PROVIDED RECORDS
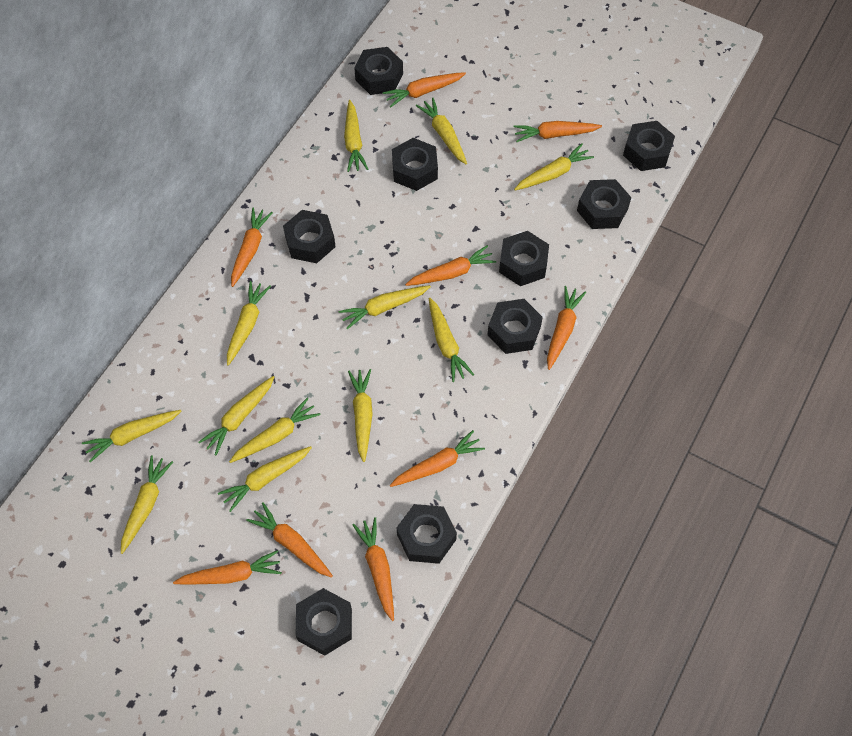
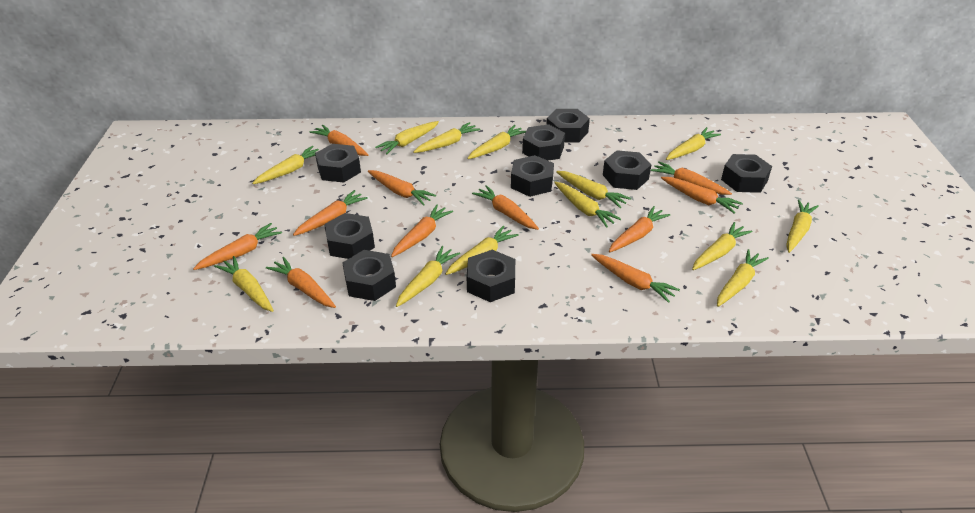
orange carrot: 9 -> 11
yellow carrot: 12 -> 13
* * *
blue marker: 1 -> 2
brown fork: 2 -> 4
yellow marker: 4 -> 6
---
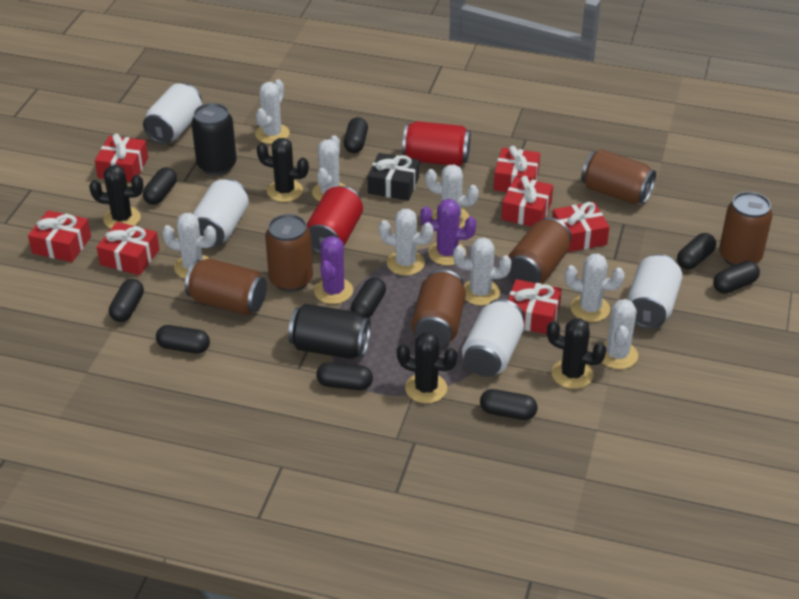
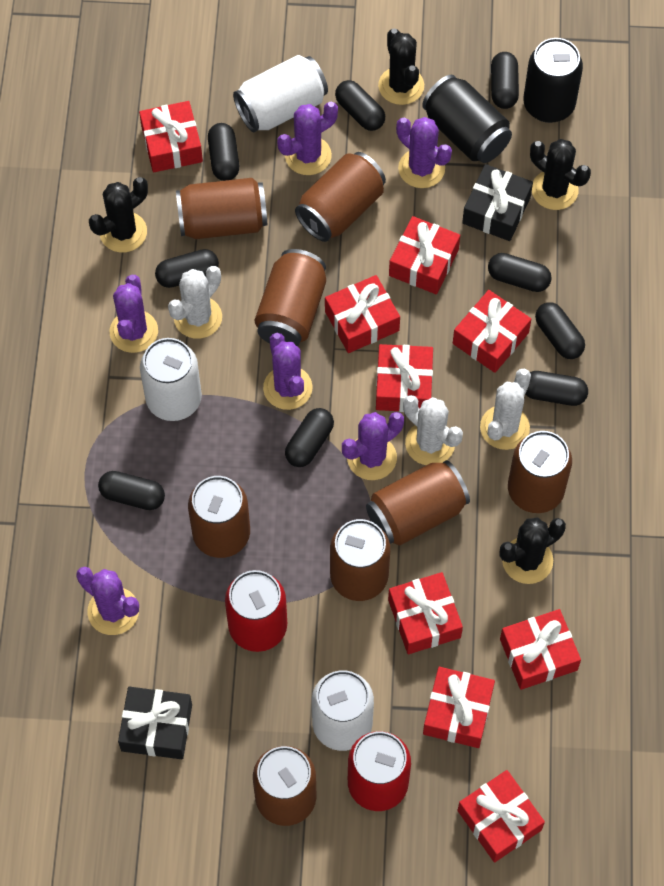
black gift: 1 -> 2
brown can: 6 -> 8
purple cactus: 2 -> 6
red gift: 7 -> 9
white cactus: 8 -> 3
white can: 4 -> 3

ASSIGNMENT
In the listing above, find every line with the word "carrot" and copy it out.

EXERCISE SOLUTION
orange carrot: 9 -> 11
yellow carrot: 12 -> 13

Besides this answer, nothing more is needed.